▸ Work order
The records that follow should be returned exactly, pictures excluded.

══════════

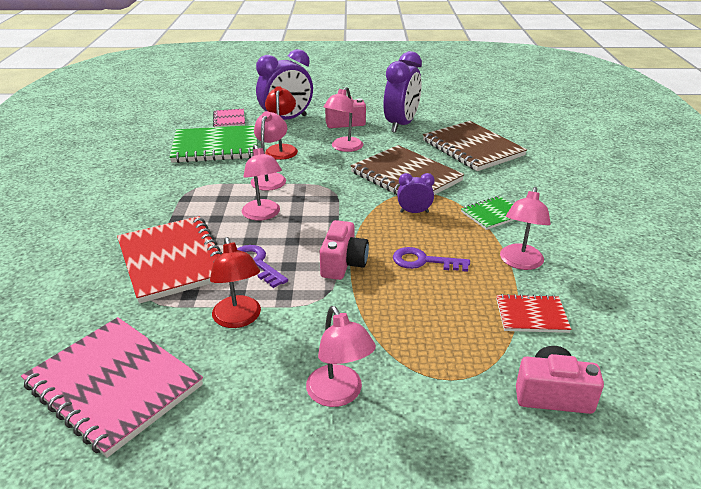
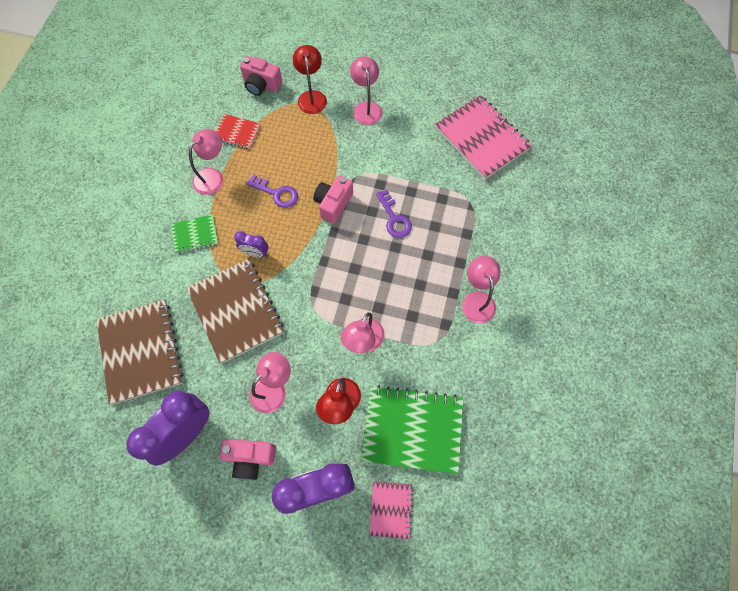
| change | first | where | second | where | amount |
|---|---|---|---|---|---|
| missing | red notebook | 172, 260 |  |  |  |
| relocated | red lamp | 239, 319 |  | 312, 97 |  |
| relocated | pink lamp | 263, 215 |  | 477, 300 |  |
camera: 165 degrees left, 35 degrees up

══════════

▸ Exercise result
| change | first | where | second | where | amount |
|---|---|---|---|---|---|
| missing | red notebook | 172, 260 |  |  |  |
| relocated | red lamp | 239, 319 |  | 312, 97 |  |
| relocated | pink lamp | 263, 215 |  | 477, 300 |  |
camera: 165 degrees left, 35 degrees up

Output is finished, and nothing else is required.